## What you are asked to do:
Find the word "RADIO" in the data below and copy each line that holds it.

-*-

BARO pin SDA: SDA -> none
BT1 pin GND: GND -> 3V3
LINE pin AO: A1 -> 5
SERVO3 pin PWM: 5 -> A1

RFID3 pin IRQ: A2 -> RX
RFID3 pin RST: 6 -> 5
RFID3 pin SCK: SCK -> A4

-*-

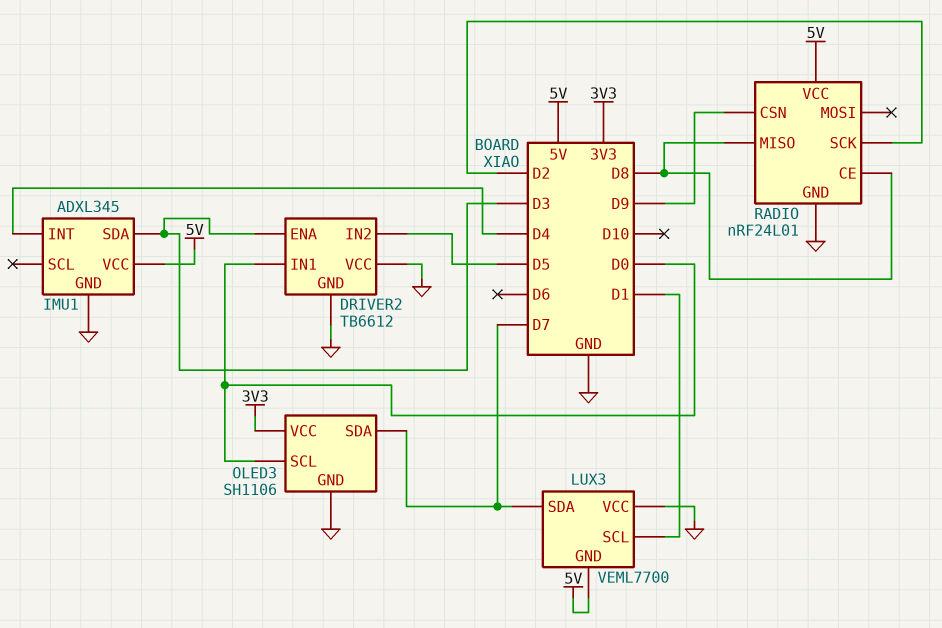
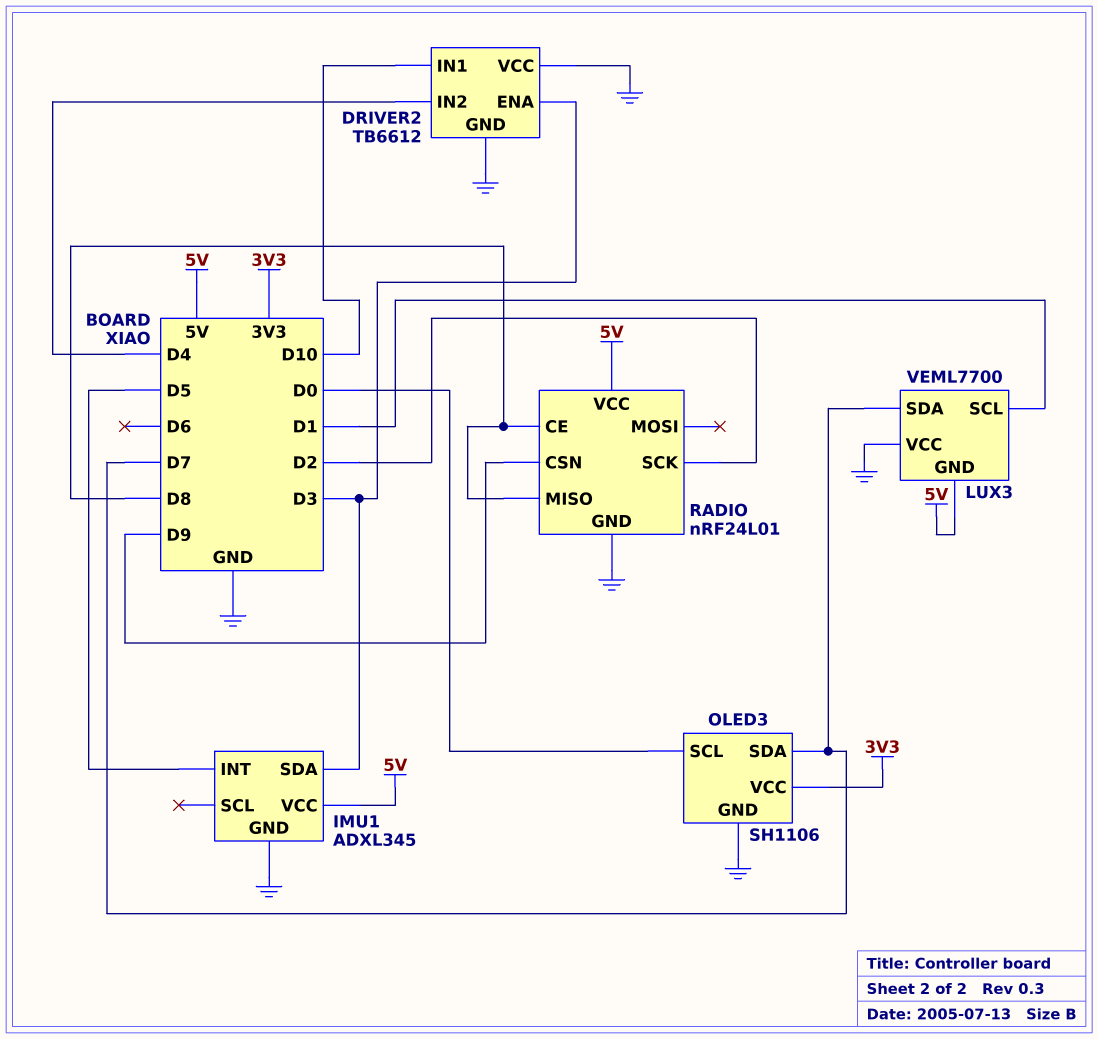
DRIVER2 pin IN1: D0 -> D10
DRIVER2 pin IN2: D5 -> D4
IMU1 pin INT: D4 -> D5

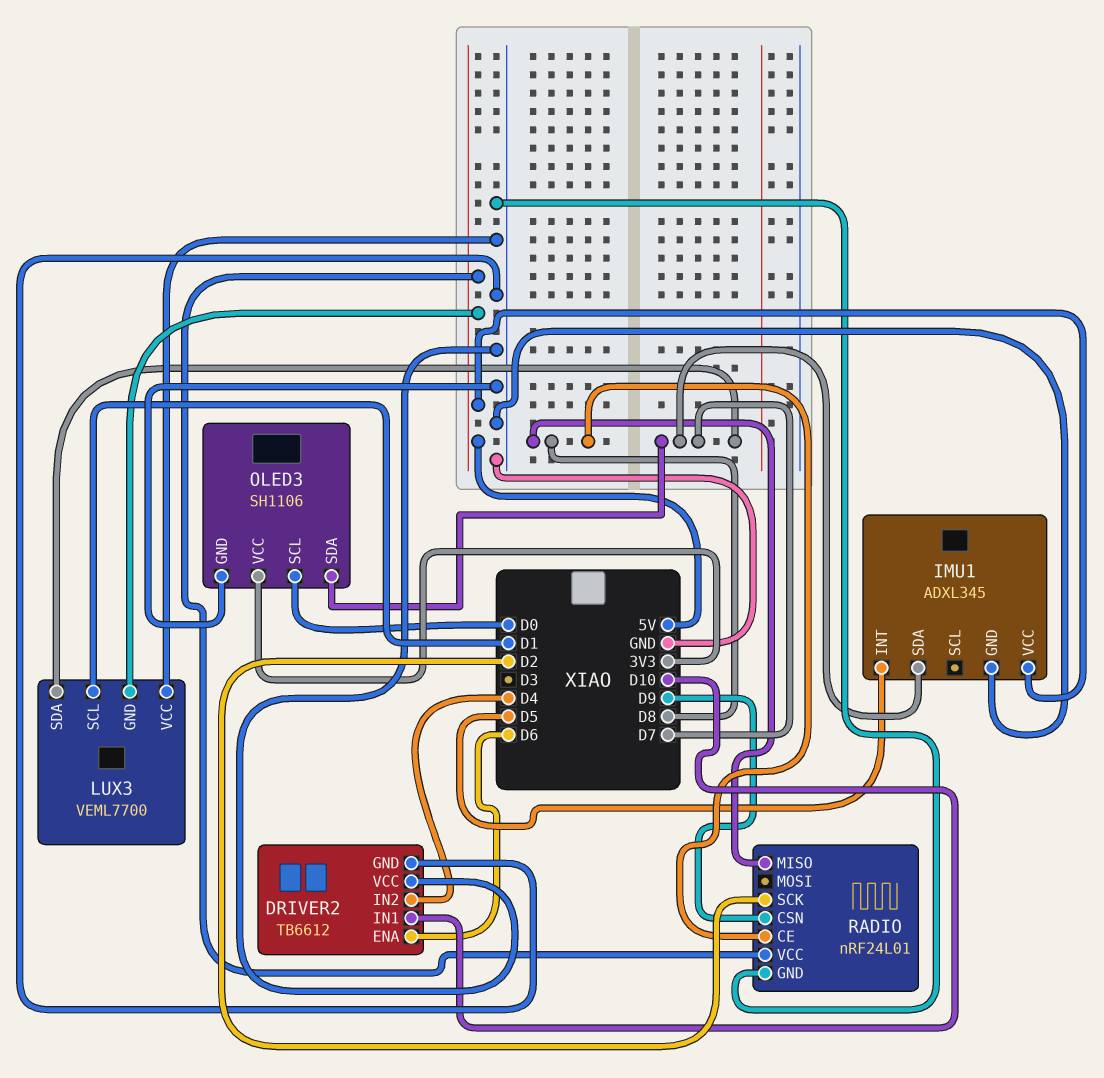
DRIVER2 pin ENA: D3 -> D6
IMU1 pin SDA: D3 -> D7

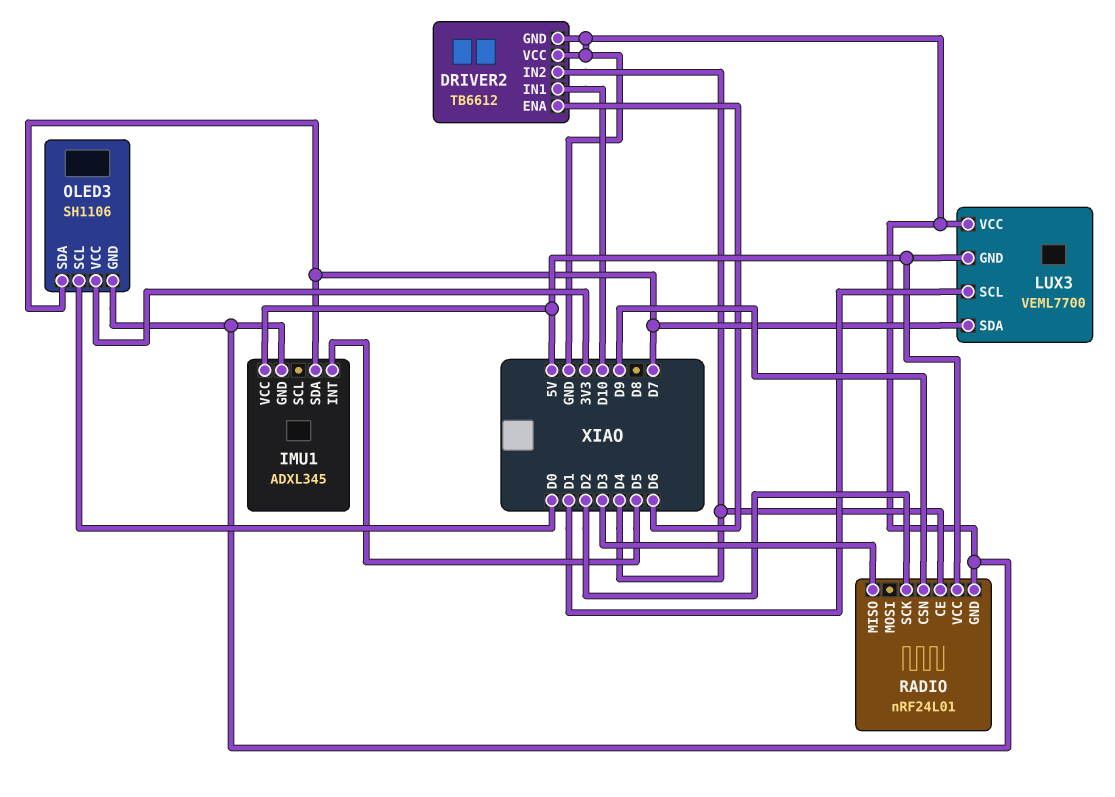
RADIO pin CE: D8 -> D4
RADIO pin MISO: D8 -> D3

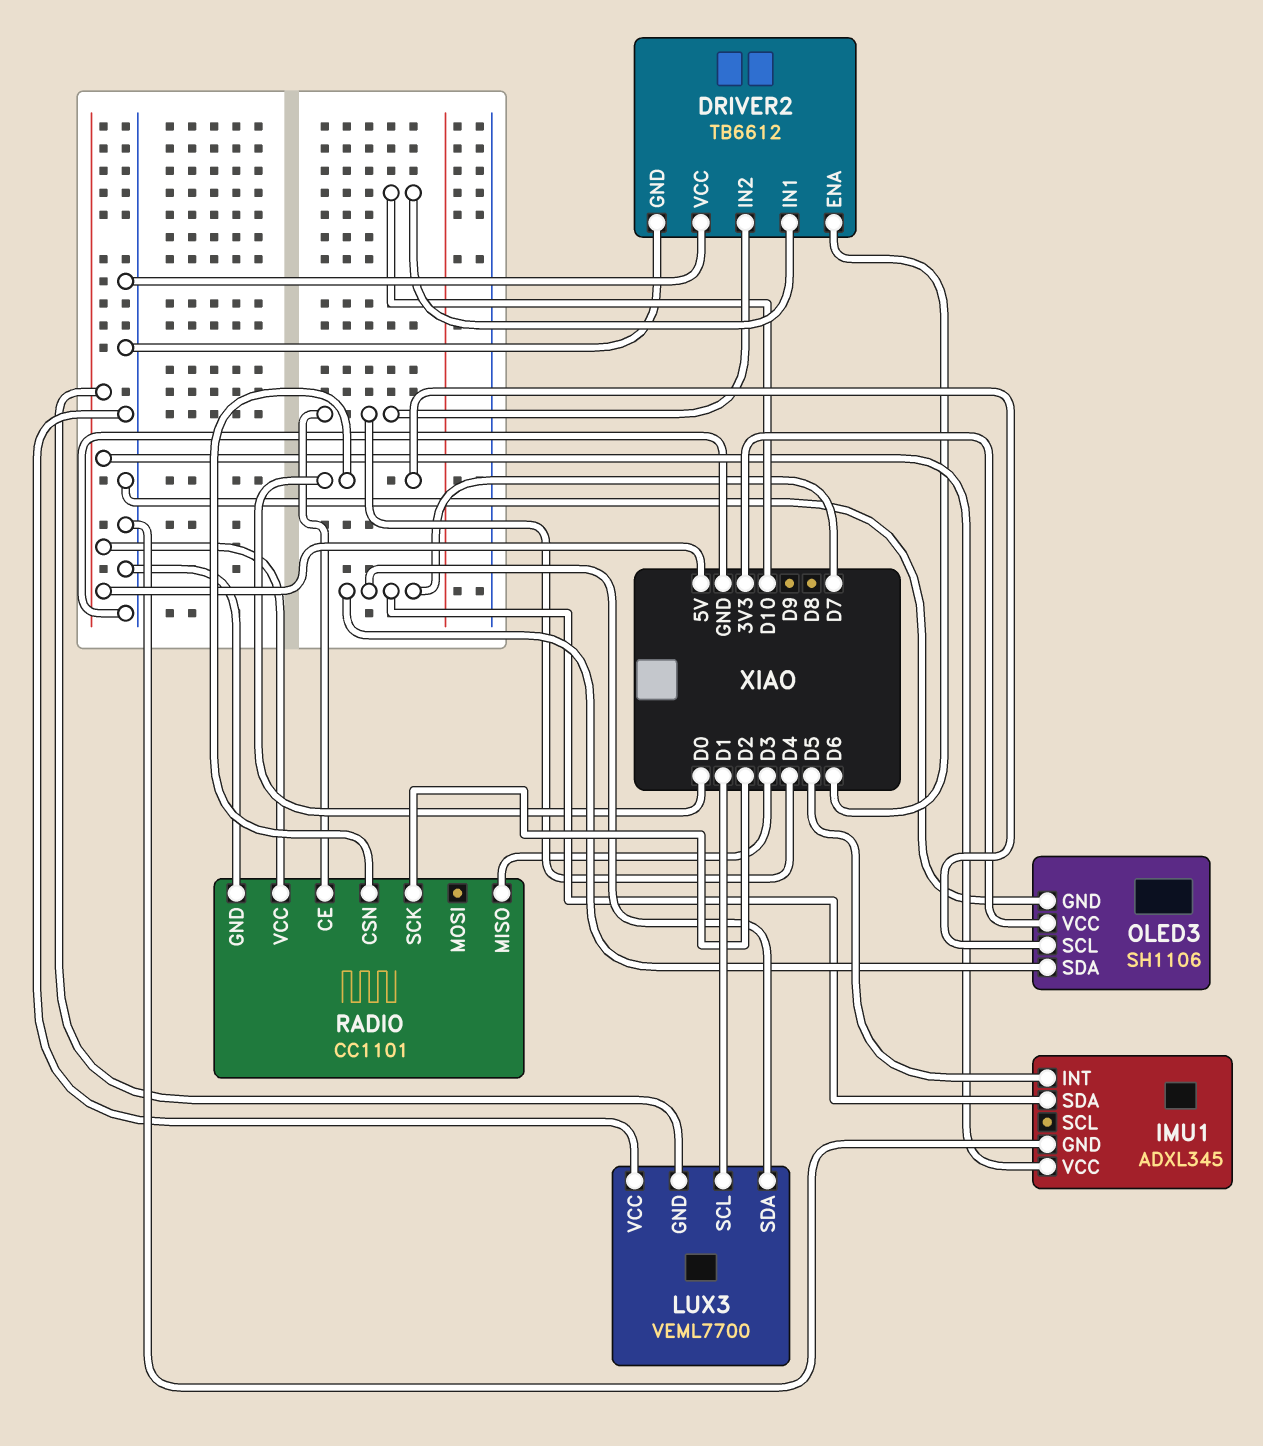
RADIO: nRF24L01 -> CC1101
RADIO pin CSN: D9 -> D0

-*-

## Expected answer:
RADIO pin CE: D8 -> D4
RADIO pin MISO: D8 -> D3
RADIO: nRF24L01 -> CC1101
RADIO pin CSN: D9 -> D0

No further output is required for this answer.